Aim of the task – In the records below, find the line that contains "D1: diode (A" and the line that contains "P203 pin 1: COM -> 3V3", then retype exactly those two lines and every line between them.

· · · · ·

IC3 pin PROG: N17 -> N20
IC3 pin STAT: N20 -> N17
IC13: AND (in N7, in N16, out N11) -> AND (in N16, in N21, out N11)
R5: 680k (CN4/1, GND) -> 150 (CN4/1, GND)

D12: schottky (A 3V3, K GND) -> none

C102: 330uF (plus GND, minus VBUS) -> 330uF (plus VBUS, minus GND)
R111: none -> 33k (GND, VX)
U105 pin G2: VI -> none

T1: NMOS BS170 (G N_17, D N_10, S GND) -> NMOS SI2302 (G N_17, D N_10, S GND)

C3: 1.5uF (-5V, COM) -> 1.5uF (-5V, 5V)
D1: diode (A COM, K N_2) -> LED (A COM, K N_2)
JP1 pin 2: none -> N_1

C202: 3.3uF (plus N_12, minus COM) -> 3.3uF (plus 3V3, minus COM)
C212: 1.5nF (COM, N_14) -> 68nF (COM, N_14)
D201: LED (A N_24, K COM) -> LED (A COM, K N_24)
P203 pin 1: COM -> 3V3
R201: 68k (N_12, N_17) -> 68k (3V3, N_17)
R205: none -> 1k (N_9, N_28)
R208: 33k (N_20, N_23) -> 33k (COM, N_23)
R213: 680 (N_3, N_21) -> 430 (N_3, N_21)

· · · · ·

Response area –
D1: diode (A COM, K N_2) -> LED (A COM, K N_2)
JP1 pin 2: none -> N_1

C202: 3.3uF (plus N_12, minus COM) -> 3.3uF (plus 3V3, minus COM)
C212: 1.5nF (COM, N_14) -> 68nF (COM, N_14)
D201: LED (A N_24, K COM) -> LED (A COM, K N_24)
P203 pin 1: COM -> 3V3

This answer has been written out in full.